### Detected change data
=== Section Start ===

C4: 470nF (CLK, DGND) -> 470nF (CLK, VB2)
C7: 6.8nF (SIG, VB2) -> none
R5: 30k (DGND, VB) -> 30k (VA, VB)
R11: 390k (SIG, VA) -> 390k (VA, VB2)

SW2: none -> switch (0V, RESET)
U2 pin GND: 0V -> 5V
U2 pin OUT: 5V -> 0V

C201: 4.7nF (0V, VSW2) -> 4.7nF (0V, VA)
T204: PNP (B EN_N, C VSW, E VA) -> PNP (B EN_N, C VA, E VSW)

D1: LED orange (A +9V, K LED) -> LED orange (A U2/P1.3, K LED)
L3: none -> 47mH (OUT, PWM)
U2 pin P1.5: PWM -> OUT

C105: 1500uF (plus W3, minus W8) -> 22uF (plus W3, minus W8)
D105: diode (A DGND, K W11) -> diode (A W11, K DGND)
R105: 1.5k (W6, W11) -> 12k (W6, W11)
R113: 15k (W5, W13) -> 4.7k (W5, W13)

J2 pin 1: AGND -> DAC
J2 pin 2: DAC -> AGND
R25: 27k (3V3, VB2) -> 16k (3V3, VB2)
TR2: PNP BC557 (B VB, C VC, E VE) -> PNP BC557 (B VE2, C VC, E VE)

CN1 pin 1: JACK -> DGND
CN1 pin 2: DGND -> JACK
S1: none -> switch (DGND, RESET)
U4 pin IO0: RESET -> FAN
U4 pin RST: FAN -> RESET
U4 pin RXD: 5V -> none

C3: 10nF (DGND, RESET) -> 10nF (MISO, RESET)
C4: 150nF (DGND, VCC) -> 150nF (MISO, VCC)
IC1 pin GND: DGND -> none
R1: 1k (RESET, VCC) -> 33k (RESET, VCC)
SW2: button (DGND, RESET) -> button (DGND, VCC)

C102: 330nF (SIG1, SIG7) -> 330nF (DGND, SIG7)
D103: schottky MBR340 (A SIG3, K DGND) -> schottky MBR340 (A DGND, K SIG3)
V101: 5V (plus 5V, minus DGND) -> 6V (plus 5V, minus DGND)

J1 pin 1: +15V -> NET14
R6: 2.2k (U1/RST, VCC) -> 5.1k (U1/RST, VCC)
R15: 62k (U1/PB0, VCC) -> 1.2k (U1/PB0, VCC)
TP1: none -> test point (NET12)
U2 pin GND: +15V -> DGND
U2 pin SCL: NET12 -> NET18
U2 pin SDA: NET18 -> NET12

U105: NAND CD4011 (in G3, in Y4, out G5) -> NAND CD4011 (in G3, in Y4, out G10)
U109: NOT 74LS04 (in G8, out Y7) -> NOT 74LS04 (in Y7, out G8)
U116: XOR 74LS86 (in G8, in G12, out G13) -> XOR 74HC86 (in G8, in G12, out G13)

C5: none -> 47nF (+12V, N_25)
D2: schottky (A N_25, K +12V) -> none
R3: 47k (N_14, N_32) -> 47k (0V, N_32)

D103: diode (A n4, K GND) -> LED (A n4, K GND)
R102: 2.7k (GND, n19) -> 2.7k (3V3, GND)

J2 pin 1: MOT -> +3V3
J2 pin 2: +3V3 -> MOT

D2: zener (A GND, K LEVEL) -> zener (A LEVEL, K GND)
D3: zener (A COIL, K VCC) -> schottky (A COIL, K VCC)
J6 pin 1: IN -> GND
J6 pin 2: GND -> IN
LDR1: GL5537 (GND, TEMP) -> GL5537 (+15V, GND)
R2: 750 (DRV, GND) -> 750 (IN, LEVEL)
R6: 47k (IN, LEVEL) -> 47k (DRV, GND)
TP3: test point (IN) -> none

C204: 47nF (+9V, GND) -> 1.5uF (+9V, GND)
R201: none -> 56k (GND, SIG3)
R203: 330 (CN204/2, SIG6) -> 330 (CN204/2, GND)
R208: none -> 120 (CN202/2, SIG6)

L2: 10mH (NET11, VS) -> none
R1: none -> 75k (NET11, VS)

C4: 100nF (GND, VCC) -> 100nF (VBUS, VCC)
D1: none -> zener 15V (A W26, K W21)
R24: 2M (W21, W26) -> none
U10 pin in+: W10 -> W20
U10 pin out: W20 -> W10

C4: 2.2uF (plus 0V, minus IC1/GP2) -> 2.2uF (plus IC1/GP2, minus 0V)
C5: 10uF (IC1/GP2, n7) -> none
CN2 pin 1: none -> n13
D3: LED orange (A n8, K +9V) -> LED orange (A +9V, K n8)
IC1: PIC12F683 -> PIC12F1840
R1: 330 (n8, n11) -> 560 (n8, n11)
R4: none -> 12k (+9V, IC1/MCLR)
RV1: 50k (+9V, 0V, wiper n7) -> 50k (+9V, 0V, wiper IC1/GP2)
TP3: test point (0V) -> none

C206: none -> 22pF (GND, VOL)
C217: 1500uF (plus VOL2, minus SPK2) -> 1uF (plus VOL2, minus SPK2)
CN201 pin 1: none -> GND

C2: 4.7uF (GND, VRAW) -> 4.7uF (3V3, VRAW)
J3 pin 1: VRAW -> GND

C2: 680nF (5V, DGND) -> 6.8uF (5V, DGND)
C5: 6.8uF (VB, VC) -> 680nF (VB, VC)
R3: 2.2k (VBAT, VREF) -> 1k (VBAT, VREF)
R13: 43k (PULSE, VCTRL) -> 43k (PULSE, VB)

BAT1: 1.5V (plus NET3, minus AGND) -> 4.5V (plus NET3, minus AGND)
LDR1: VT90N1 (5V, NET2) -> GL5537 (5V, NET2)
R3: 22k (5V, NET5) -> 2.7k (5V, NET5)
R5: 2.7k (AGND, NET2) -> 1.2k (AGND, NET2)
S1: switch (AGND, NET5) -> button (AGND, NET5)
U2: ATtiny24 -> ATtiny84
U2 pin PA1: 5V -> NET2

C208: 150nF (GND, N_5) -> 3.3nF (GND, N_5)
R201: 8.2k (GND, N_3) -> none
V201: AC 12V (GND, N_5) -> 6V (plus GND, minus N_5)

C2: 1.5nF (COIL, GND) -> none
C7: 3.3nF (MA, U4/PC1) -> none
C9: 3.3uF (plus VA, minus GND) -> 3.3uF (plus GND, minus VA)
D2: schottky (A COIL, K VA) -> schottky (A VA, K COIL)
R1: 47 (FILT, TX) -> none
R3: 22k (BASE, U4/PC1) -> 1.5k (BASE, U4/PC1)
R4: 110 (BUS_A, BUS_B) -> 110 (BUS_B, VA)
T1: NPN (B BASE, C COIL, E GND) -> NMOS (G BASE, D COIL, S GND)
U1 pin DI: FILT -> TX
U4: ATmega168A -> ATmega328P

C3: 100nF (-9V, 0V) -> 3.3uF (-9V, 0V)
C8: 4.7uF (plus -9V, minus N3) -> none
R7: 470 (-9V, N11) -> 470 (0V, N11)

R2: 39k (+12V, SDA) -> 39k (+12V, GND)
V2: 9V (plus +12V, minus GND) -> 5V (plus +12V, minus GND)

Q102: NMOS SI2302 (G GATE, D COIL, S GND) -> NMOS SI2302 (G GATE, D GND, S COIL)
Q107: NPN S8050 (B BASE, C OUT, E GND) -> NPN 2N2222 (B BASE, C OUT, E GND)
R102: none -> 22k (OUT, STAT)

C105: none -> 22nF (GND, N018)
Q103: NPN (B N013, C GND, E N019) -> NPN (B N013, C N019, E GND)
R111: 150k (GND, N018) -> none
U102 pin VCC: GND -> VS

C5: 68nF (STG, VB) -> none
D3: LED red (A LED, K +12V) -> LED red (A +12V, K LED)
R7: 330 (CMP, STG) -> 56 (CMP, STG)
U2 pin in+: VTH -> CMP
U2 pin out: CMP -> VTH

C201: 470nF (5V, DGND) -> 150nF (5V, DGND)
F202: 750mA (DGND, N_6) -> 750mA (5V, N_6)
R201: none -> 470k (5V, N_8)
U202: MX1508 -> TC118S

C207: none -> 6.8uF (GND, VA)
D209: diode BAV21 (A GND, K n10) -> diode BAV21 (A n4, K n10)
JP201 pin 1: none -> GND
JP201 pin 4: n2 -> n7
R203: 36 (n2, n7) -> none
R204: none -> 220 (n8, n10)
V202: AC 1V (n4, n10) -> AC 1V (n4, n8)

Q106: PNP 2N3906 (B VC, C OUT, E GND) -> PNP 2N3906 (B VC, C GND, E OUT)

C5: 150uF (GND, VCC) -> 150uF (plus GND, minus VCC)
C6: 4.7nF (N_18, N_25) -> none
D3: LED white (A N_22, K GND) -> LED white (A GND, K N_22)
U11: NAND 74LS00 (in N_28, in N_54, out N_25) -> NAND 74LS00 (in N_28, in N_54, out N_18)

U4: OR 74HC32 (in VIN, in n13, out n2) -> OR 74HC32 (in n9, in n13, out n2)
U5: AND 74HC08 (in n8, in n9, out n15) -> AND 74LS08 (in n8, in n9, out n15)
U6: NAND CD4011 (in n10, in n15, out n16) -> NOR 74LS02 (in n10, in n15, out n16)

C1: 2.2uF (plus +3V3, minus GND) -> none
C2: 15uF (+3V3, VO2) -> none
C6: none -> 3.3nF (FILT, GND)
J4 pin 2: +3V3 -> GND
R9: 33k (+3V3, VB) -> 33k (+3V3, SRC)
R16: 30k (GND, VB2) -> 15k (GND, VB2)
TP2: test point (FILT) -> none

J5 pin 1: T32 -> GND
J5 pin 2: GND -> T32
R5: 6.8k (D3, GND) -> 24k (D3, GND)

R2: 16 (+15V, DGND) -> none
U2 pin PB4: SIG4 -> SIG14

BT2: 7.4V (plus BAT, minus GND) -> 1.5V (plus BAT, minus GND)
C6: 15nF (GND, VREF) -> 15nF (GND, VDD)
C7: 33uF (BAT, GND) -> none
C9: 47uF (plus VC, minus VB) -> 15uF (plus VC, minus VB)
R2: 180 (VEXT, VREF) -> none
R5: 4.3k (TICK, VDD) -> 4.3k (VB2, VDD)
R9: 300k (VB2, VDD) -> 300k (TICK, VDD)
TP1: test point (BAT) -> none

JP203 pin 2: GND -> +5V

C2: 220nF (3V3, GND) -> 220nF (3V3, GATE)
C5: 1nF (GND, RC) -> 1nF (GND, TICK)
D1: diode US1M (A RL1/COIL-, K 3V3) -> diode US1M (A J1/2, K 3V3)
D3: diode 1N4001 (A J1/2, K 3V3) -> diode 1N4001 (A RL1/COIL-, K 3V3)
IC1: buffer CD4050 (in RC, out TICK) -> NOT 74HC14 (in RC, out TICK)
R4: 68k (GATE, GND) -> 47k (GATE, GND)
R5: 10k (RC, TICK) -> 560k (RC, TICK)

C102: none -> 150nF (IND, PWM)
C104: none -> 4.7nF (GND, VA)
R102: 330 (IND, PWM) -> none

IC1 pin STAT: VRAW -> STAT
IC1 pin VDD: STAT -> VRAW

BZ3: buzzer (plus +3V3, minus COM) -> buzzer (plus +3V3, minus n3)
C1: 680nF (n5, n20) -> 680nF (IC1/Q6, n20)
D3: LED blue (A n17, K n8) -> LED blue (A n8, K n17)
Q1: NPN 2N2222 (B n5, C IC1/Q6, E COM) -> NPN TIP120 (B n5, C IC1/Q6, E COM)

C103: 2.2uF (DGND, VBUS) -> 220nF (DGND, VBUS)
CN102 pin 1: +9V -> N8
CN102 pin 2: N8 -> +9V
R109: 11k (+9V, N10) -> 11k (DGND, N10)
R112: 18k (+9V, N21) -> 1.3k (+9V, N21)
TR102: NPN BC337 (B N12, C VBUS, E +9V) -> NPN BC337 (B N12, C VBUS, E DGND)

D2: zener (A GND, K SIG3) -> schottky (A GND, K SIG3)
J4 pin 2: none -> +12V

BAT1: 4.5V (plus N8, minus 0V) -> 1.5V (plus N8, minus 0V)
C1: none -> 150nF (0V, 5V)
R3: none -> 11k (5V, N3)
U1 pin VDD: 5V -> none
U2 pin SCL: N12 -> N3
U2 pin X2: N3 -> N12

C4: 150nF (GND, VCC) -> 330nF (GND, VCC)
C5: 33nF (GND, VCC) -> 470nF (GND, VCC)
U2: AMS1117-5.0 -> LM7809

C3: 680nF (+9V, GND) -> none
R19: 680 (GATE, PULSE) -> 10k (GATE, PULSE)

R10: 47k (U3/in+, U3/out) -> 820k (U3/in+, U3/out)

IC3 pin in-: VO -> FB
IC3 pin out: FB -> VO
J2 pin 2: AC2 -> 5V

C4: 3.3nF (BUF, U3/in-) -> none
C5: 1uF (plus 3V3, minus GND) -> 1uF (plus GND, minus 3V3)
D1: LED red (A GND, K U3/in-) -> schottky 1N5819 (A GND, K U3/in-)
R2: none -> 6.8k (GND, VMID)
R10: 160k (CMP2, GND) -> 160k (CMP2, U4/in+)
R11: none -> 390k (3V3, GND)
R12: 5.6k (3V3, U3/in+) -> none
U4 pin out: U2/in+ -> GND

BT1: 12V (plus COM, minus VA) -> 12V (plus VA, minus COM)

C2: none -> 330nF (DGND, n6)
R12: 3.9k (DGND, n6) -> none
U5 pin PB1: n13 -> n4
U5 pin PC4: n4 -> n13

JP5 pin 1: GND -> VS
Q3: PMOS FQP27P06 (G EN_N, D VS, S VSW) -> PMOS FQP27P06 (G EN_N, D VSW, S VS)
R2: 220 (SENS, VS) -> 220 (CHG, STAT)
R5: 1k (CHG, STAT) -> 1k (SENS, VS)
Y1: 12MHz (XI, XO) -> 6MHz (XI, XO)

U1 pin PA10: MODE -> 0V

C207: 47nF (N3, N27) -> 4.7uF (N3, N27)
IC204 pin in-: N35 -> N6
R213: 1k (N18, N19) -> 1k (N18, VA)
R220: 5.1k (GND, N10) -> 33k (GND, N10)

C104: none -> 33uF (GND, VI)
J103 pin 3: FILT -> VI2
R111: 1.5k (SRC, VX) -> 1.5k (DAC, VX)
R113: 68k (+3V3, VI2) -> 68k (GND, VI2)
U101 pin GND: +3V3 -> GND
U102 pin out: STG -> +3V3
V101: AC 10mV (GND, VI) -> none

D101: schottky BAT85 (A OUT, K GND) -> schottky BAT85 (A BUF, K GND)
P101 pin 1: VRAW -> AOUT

=== Section End ===

### Directions
Output, from the data above, the lines from the line with "R203: 330 (CN204/2, SIG6)" to the line with "CN2 pin 1: none -> n13" exactly as they stand, both ends included and nothing else.

### Reply
R203: 330 (CN204/2, SIG6) -> 330 (CN204/2, GND)
R208: none -> 120 (CN202/2, SIG6)

L2: 10mH (NET11, VS) -> none
R1: none -> 75k (NET11, VS)

C4: 100nF (GND, VCC) -> 100nF (VBUS, VCC)
D1: none -> zener 15V (A W26, K W21)
R24: 2M (W21, W26) -> none
U10 pin in+: W10 -> W20
U10 pin out: W20 -> W10

C4: 2.2uF (plus 0V, minus IC1/GP2) -> 2.2uF (plus IC1/GP2, minus 0V)
C5: 10uF (IC1/GP2, n7) -> none
CN2 pin 1: none -> n13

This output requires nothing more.